**ABOUT THIS EXERCISE:**
Repeat the lines of the listing below word for word, from the line with "Find the location of a particular element. Image" up to and including the line with "The width and height of the screenshot is (960, 540). Identify".

**AVAILABLE DATA:**
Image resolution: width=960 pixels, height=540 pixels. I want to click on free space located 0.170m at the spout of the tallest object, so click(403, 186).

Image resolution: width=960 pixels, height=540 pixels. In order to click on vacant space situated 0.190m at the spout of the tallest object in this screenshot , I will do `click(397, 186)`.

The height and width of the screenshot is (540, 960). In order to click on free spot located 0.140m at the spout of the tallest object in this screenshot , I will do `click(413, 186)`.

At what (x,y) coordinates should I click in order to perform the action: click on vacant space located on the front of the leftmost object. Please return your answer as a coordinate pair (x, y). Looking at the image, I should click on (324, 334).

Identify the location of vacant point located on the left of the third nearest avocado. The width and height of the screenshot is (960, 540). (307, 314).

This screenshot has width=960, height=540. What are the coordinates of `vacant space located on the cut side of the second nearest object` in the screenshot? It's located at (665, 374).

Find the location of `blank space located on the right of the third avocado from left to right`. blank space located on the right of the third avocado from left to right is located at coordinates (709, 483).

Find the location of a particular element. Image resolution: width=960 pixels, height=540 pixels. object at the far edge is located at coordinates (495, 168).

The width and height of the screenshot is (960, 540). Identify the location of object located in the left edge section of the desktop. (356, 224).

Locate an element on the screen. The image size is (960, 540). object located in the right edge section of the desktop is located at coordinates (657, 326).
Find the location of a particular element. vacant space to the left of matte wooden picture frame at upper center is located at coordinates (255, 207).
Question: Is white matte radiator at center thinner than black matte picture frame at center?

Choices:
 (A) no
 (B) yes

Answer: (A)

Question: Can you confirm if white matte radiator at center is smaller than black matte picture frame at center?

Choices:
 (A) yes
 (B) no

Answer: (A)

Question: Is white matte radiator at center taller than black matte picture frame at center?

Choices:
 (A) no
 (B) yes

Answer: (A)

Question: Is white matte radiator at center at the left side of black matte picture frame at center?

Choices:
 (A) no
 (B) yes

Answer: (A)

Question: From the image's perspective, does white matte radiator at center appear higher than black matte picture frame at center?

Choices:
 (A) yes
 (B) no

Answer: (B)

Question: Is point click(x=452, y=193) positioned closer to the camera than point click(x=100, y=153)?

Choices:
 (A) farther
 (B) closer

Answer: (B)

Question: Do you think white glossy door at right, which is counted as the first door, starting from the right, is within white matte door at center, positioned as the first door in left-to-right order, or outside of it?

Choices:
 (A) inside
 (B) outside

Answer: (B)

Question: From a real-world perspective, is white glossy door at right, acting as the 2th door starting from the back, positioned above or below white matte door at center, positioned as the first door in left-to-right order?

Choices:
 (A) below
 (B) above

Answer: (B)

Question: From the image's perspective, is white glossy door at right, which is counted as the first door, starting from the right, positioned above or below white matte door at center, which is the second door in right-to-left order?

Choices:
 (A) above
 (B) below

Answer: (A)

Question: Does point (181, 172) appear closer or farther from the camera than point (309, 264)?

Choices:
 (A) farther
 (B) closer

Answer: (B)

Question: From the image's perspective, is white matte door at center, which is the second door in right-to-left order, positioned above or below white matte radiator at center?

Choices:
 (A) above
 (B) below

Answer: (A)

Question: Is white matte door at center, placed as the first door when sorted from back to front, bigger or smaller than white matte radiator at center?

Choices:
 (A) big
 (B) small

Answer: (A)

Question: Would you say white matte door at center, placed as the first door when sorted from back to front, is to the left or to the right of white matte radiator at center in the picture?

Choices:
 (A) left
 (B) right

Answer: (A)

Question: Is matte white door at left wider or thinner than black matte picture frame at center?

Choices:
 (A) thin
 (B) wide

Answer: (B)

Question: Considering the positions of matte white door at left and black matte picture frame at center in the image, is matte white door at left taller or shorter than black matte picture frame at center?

**TASK SOLUTION:**
Find the location of a particular element. Image resolution: width=960 pixels, height=540 pixels. object at the far edge is located at coordinates (495, 168).

The width and height of the screenshot is (960, 540). Identify the location of object located in the left edge section of the desktop. (356, 224).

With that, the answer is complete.